++++ Source material ++++

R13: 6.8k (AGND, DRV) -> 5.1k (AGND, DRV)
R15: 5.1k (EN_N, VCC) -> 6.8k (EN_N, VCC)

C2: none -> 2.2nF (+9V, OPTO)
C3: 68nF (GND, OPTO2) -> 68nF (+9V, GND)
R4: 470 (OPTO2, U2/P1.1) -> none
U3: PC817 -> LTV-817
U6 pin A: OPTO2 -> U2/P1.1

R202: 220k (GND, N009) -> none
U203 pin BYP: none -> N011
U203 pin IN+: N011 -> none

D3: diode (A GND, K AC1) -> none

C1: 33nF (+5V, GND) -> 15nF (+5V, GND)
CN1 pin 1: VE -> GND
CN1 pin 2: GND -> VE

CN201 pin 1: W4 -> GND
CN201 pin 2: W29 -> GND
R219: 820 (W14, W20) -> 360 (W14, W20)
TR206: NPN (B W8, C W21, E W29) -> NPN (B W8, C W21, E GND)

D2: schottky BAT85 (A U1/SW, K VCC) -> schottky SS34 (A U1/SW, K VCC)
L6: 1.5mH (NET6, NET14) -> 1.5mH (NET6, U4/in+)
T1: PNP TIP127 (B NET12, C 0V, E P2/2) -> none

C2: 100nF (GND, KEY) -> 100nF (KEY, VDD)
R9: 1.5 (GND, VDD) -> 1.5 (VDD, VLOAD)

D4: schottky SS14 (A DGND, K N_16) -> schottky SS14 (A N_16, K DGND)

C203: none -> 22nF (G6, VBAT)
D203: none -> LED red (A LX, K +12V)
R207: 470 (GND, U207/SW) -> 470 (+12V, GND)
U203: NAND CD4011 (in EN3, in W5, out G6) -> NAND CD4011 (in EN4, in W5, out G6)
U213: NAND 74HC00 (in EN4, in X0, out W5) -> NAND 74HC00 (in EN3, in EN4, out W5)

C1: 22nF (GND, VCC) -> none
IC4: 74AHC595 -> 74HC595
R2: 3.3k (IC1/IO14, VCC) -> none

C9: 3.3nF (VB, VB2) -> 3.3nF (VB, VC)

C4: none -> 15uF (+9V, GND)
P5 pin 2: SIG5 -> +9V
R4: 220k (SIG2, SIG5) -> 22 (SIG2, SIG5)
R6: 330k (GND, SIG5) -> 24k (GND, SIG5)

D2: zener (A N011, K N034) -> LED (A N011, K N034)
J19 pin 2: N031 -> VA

++++

After counting the lines of the records above that hold the word "NAND", give the total and nothing else.

2